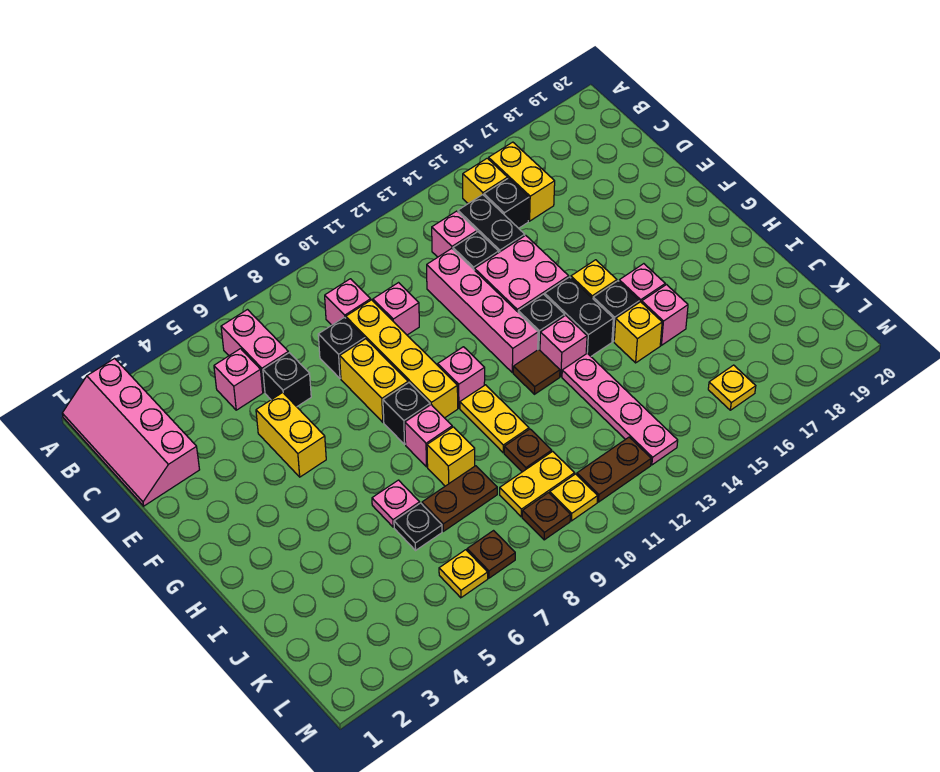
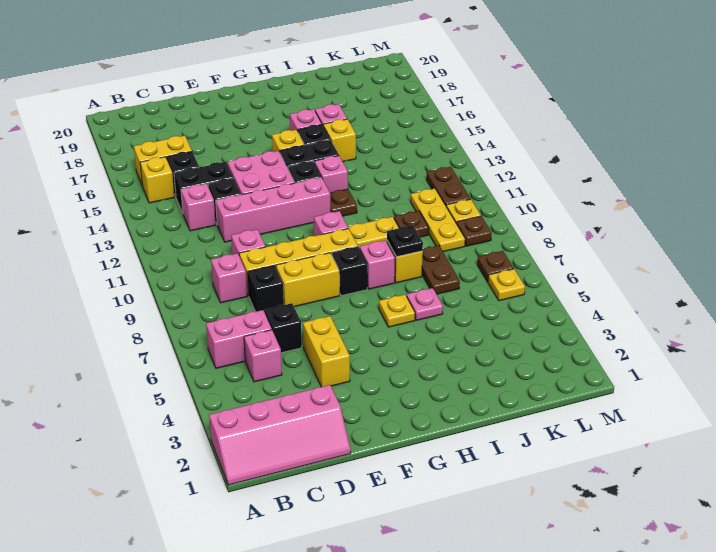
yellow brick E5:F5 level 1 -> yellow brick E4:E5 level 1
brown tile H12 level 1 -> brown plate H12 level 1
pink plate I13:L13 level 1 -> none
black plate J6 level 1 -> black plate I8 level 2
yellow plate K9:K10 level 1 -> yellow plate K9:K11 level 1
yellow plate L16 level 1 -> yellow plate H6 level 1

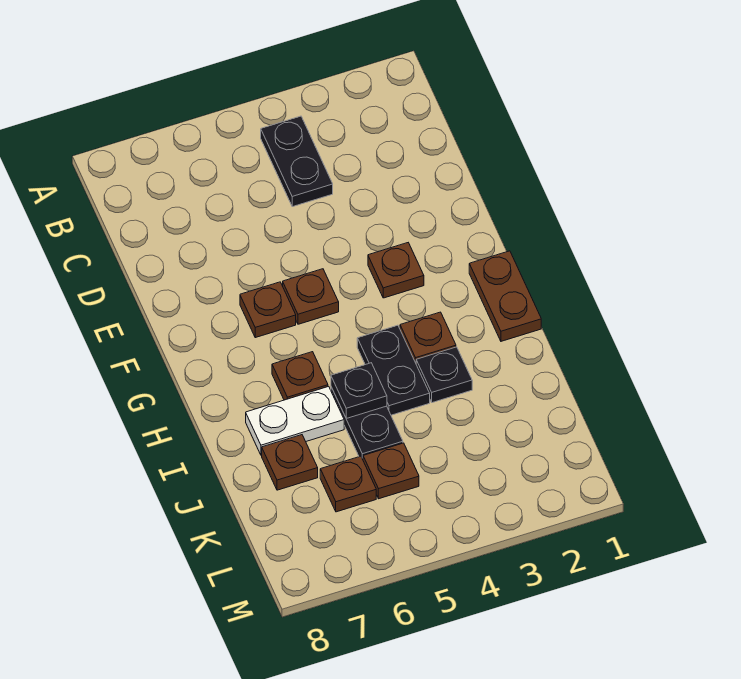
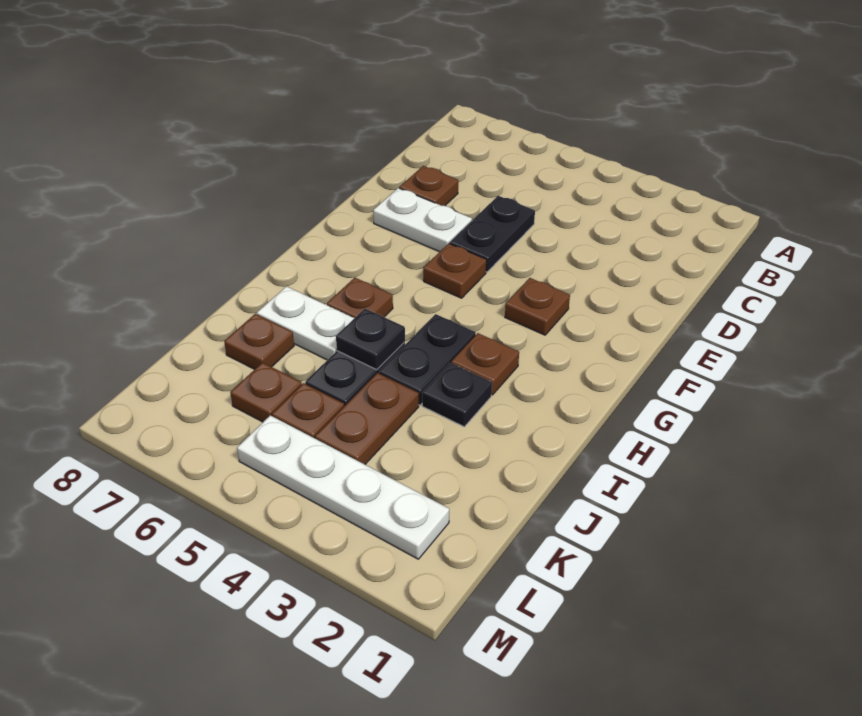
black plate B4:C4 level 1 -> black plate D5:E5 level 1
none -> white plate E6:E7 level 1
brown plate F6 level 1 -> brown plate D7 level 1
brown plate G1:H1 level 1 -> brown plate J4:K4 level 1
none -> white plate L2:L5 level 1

» ASSIGNMENT: Count every line of the listing holding the string "white". Reply with the total alone.

» EXPECTED OUTPUT: 2